§ **TASK PROMPT**: Read through the lines below and copy the ones holding the string "grey".

Before-and-after object lists
=== Begin Enclosure ===

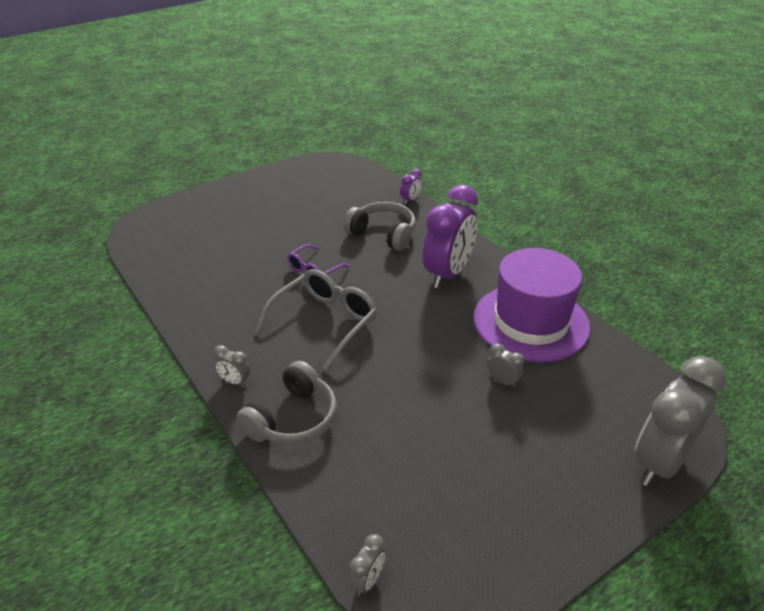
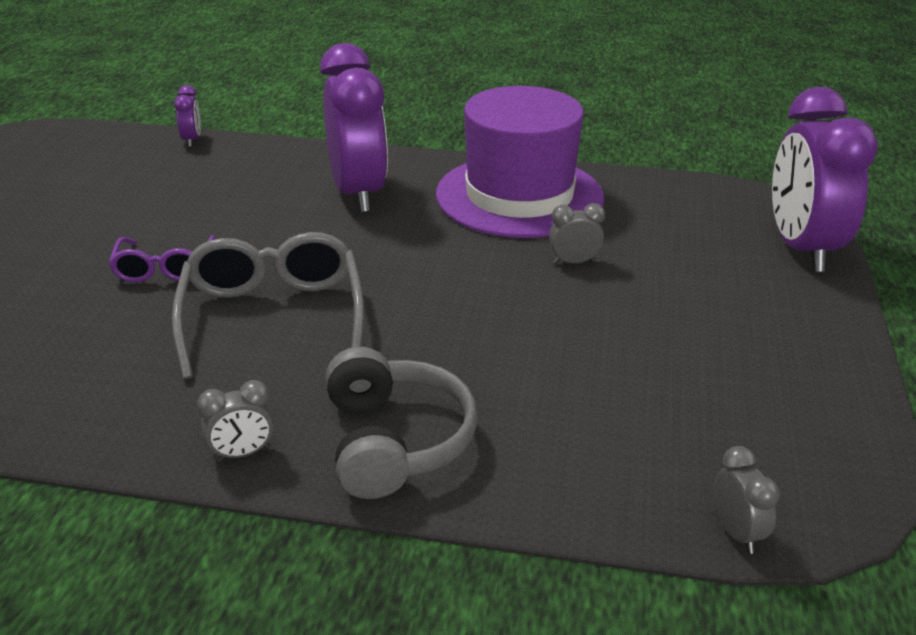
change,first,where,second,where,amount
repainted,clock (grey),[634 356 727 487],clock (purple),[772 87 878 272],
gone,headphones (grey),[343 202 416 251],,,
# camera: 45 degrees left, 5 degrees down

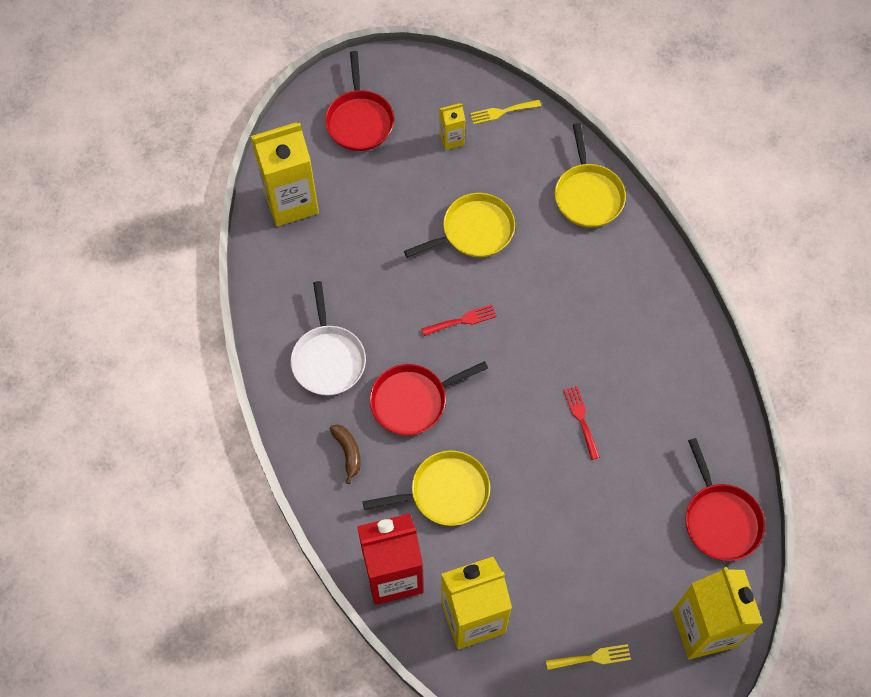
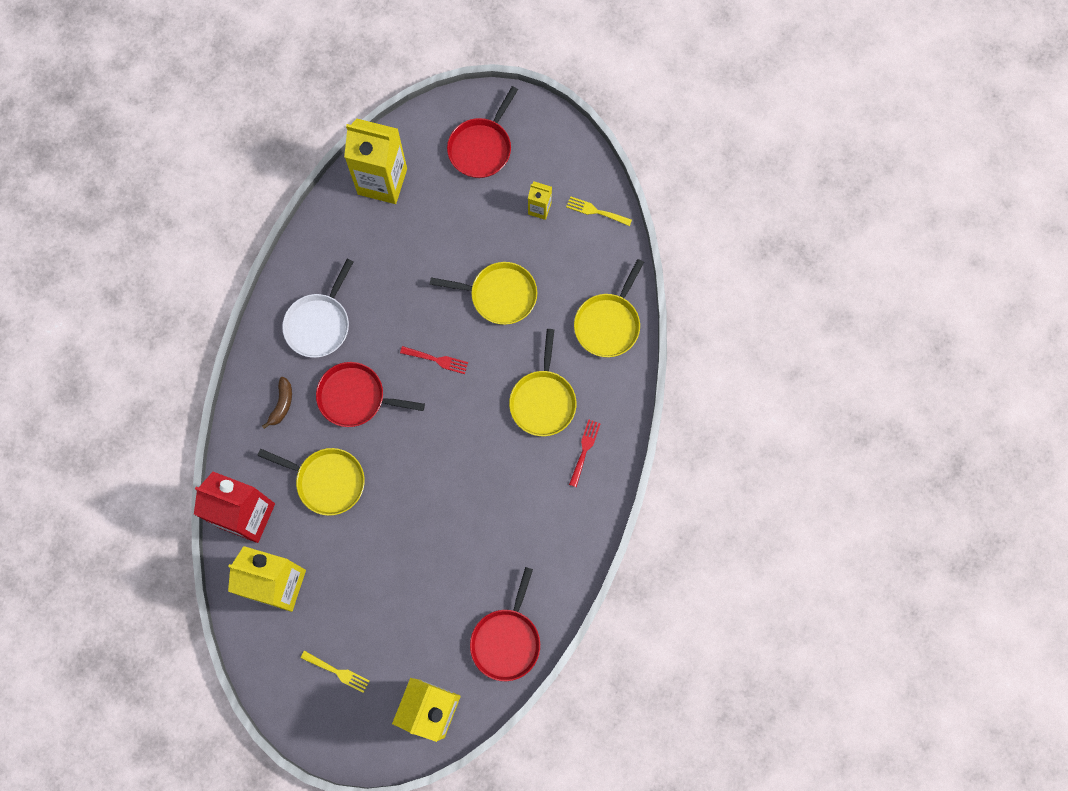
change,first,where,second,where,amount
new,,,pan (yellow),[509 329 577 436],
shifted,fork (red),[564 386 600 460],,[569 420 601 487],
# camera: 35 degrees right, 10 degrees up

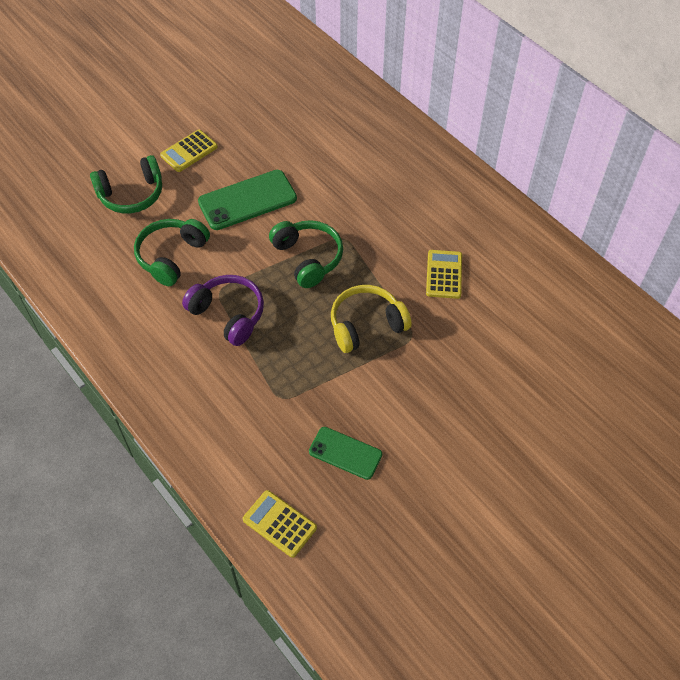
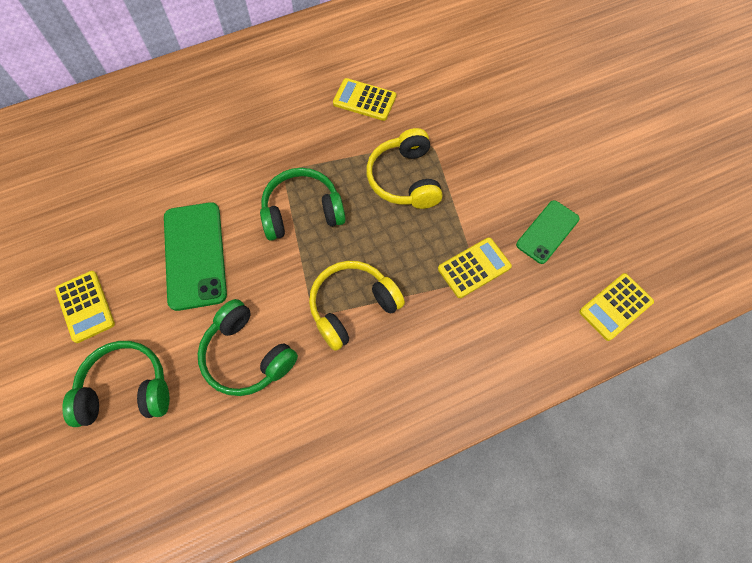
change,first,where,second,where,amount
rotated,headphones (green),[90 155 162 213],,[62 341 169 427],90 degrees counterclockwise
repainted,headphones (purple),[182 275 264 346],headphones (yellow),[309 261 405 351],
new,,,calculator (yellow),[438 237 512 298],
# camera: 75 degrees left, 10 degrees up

=== End Enclosure ===
=== Begin Enclosure ===

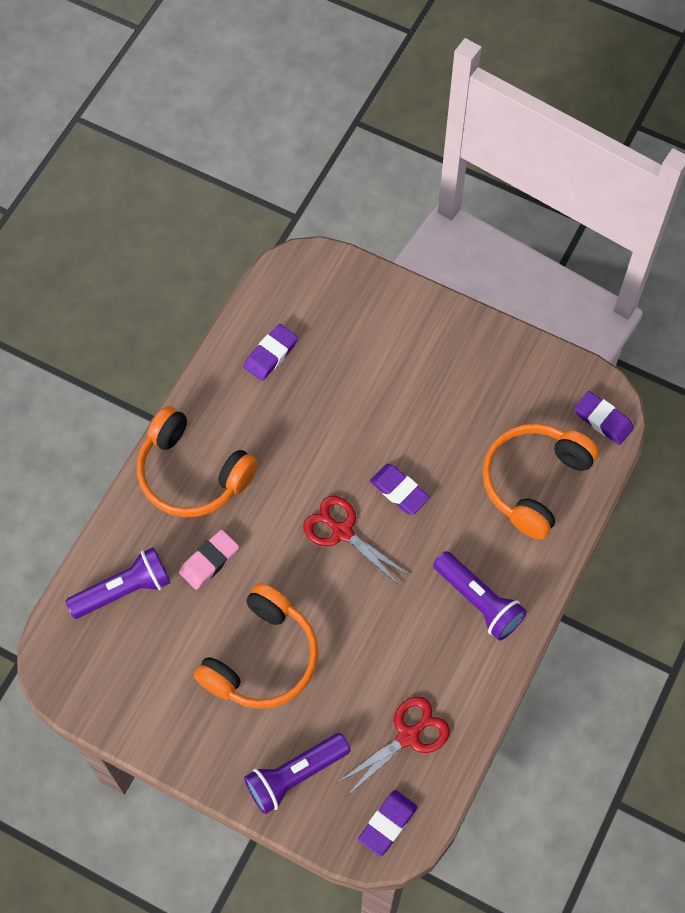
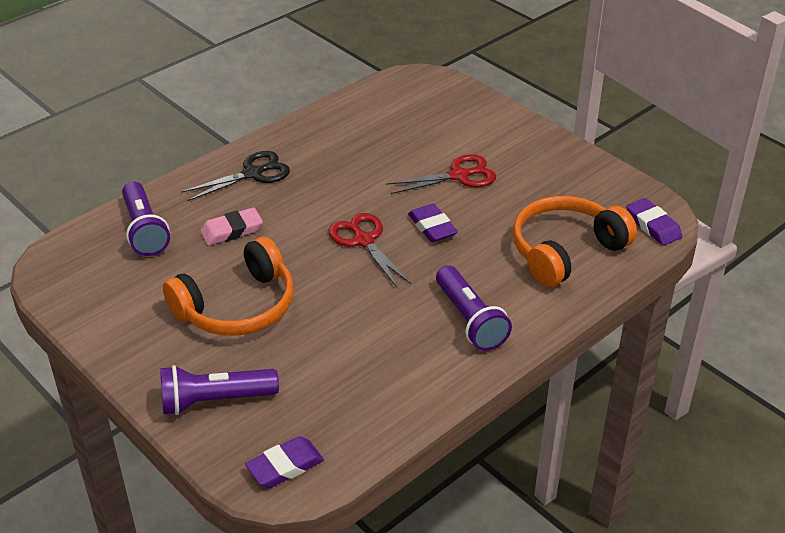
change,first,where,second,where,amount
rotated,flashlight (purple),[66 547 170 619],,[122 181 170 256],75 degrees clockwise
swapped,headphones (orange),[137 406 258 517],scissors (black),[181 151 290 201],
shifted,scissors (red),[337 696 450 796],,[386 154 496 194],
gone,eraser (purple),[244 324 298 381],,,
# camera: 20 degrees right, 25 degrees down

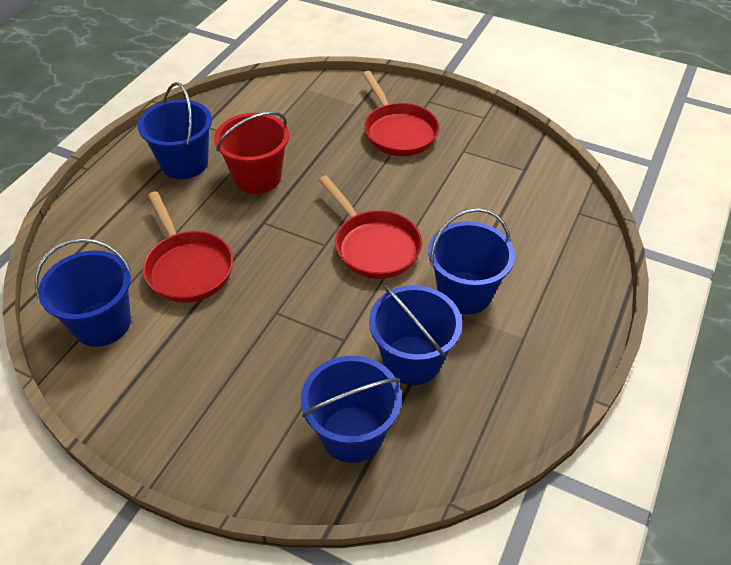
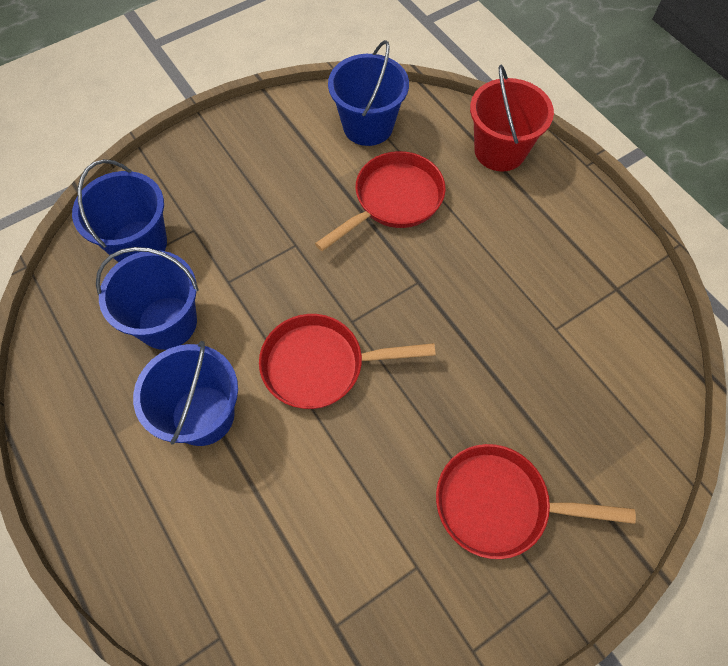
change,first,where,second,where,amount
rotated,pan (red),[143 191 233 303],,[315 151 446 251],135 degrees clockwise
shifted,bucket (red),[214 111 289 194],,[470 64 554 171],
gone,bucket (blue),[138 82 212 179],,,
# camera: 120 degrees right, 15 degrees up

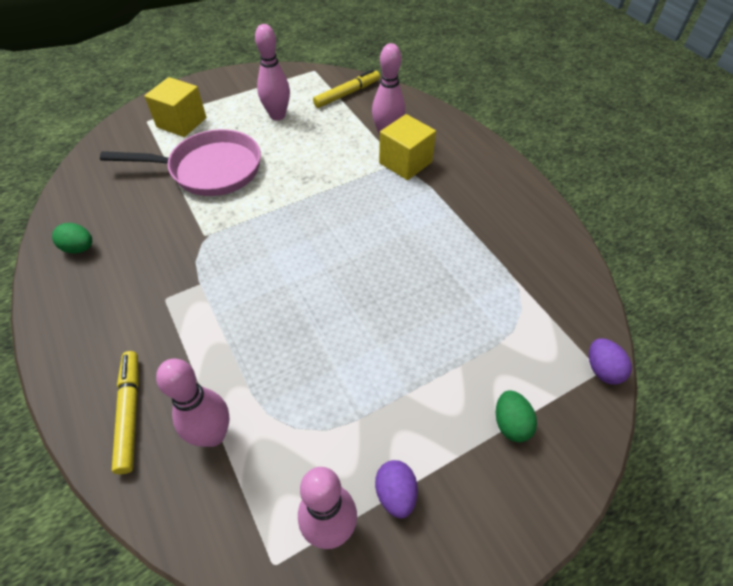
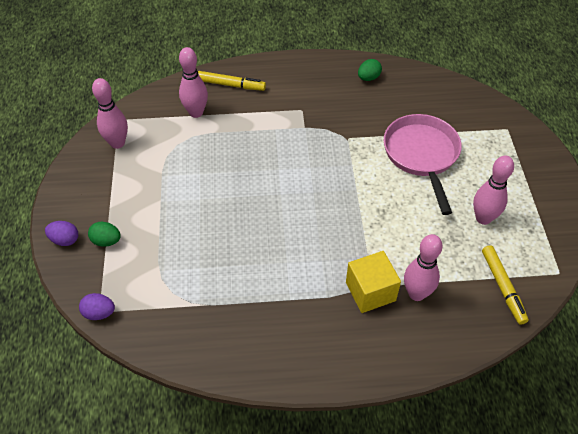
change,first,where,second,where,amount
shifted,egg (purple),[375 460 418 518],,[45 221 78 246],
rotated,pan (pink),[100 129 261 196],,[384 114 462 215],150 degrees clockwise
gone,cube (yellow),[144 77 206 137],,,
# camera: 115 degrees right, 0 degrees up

=== End Enclosure ===

§ **ANSWER FOR THIS EXERCISE**:
repainted,clock (grey),[634 356 727 487],clock (purple),[772 87 878 272],
gone,headphones (grey),[343 202 416 251],,,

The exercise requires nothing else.